→ Data provided:
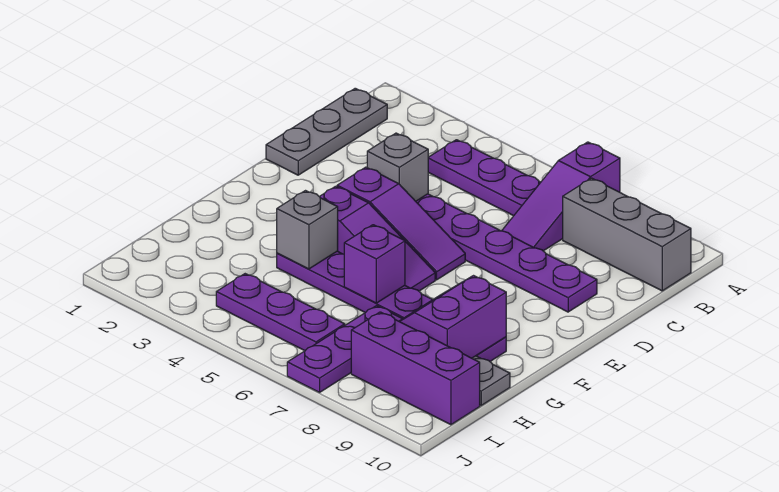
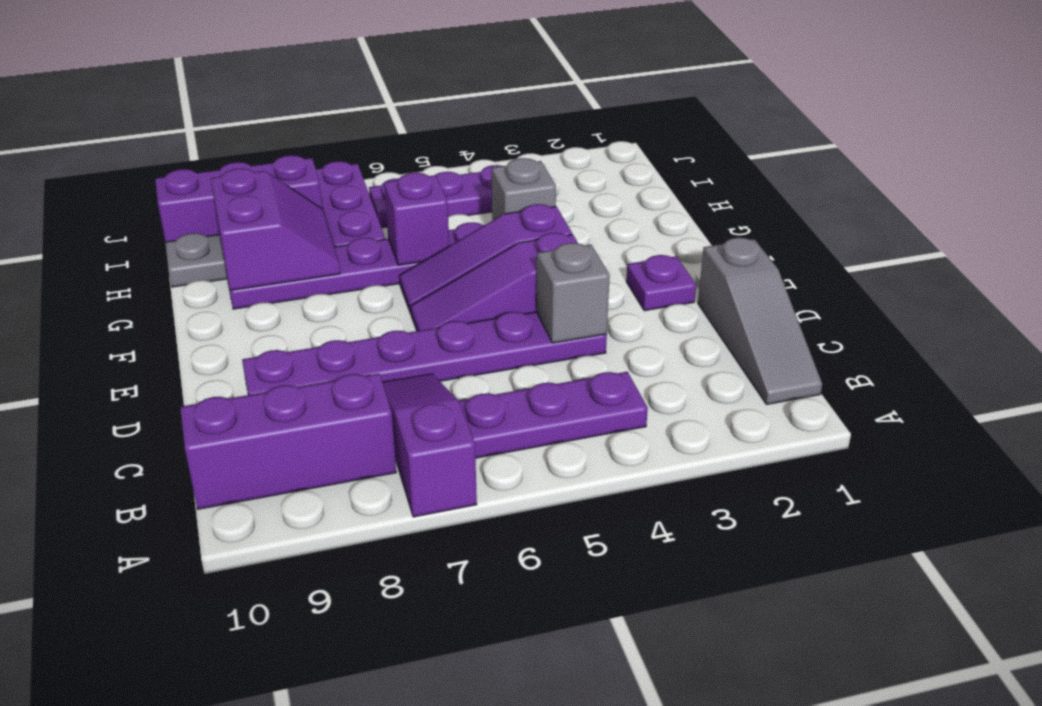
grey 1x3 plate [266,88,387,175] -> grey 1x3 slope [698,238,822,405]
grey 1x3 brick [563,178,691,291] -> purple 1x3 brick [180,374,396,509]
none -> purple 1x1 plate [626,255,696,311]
==
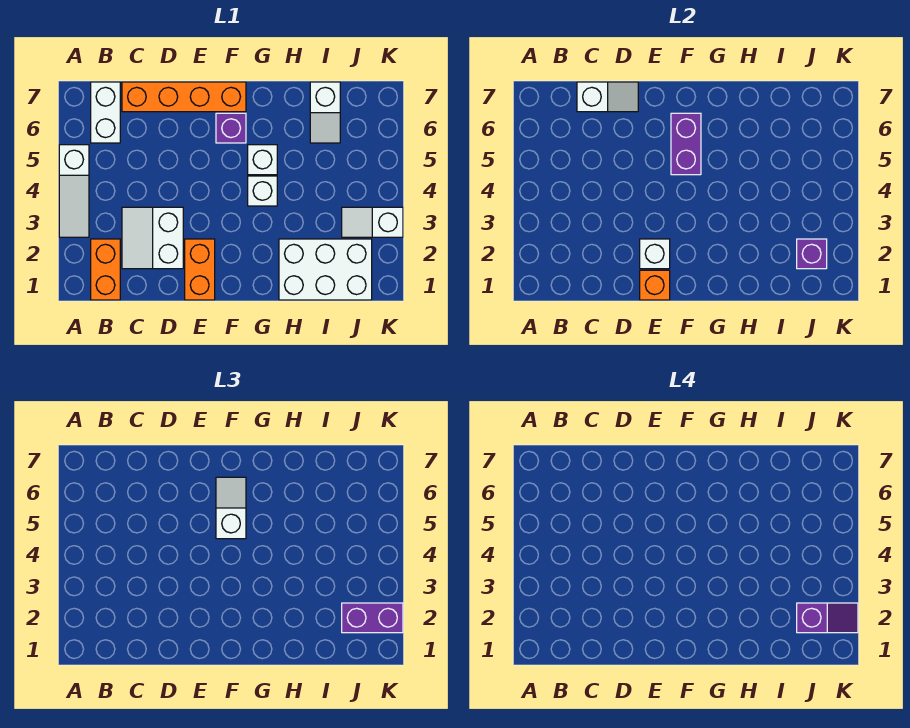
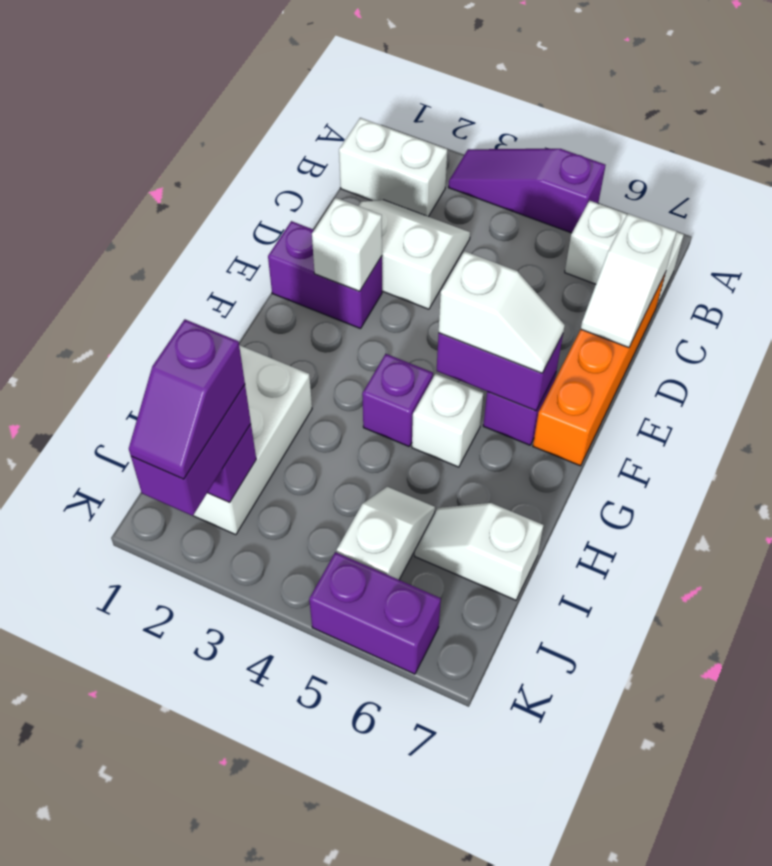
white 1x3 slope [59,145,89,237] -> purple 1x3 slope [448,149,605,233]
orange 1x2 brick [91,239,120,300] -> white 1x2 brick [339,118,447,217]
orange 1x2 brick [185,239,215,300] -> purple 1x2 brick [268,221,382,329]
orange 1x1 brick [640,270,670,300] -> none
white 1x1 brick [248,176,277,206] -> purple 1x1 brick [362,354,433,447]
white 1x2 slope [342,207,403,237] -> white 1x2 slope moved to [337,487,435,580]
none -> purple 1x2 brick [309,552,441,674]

→ Task prompt:
Only one stretch of the data above is needed. Restate it word for word, from the line containing "grey 1x3 plate" through the line containing "none -> purple 1x1 plate [626,255,696,311]", both ends included.

→ Task output:
grey 1x3 plate [266,88,387,175] -> grey 1x3 slope [698,238,822,405]
grey 1x3 brick [563,178,691,291] -> purple 1x3 brick [180,374,396,509]
none -> purple 1x1 plate [626,255,696,311]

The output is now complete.